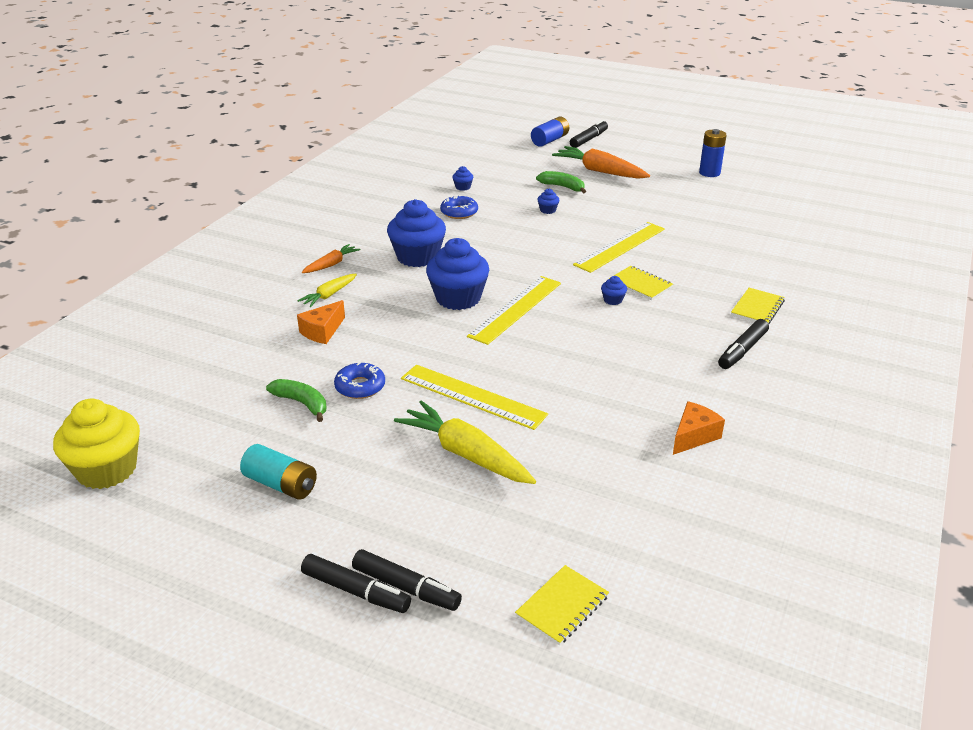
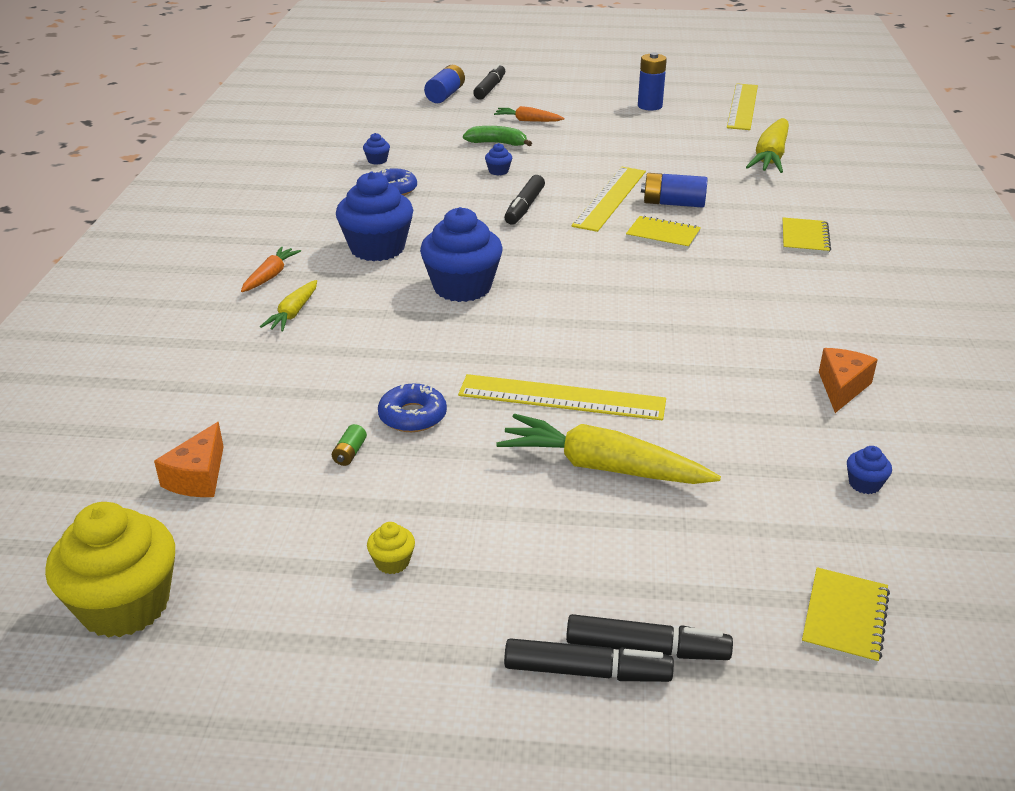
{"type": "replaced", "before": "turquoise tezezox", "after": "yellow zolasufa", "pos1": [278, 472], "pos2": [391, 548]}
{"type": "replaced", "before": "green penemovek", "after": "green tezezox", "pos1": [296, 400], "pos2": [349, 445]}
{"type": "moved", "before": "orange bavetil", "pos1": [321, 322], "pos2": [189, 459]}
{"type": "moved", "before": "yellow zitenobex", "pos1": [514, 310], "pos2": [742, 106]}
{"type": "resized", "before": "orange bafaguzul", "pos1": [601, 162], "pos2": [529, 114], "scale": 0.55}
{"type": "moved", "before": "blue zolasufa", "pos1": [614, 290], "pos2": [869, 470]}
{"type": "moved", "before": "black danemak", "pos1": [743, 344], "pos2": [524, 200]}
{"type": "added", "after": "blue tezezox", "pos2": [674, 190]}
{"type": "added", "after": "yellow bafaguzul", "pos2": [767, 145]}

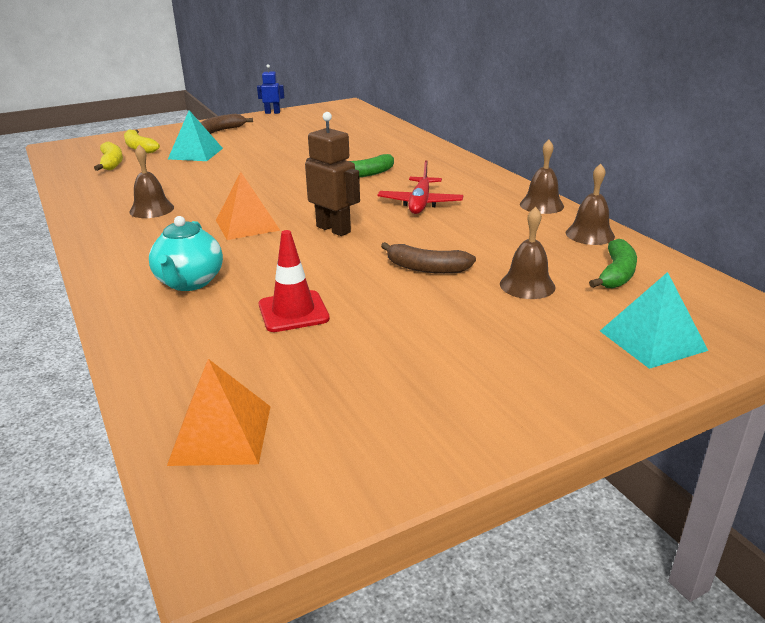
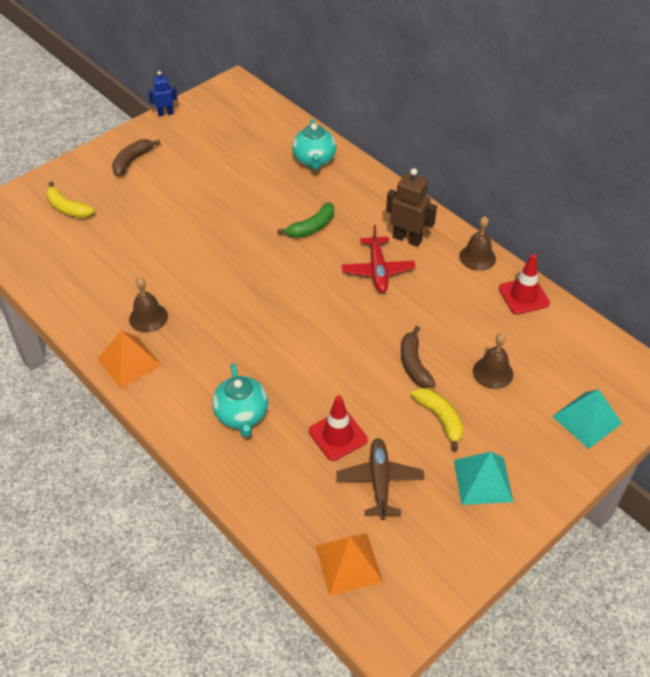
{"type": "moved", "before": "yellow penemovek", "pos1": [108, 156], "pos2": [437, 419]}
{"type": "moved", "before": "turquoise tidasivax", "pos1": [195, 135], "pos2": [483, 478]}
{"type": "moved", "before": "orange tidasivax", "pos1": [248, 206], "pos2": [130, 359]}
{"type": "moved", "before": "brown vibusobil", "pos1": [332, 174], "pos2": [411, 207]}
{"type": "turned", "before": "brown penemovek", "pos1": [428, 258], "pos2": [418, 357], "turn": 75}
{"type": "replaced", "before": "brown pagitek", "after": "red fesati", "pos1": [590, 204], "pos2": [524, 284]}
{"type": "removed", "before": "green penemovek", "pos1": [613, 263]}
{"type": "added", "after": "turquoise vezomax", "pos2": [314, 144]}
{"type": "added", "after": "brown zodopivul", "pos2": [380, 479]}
▬▬▬▬▬▬▬▬▬▬
(Action item): The whole listing must be transcribed exactly. No pictures belong in the copy.

(Response):
{"type": "replaced", "before": "turquoise tezezox", "after": "yellow zolasufa", "pos1": [278, 472], "pos2": [391, 548]}
{"type": "replaced", "before": "green penemovek", "after": "green tezezox", "pos1": [296, 400], "pos2": [349, 445]}
{"type": "moved", "before": "orange bavetil", "pos1": [321, 322], "pos2": [189, 459]}
{"type": "moved", "before": "yellow zitenobex", "pos1": [514, 310], "pos2": [742, 106]}
{"type": "resized", "before": "orange bafaguzul", "pos1": [601, 162], "pos2": [529, 114], "scale": 0.55}
{"type": "moved", "before": "blue zolasufa", "pos1": [614, 290], "pos2": [869, 470]}
{"type": "moved", "before": "black danemak", "pos1": [743, 344], "pos2": [524, 200]}
{"type": "added", "after": "blue tezezox", "pos2": [674, 190]}
{"type": "added", "after": "yellow bafaguzul", "pos2": [767, 145]}

{"type": "moved", "before": "yellow penemovek", "pos1": [108, 156], "pos2": [437, 419]}
{"type": "moved", "before": "turquoise tidasivax", "pos1": [195, 135], "pos2": [483, 478]}
{"type": "moved", "before": "orange tidasivax", "pos1": [248, 206], "pos2": [130, 359]}
{"type": "moved", "before": "brown vibusobil", "pos1": [332, 174], "pos2": [411, 207]}
{"type": "turned", "before": "brown penemovek", "pos1": [428, 258], "pos2": [418, 357], "turn": 75}
{"type": "replaced", "before": "brown pagitek", "after": "red fesati", "pos1": [590, 204], "pos2": [524, 284]}
{"type": "removed", "before": "green penemovek", "pos1": [613, 263]}
{"type": "added", "after": "turquoise vezomax", "pos2": [314, 144]}
{"type": "added", "after": "brown zodopivul", "pos2": [380, 479]}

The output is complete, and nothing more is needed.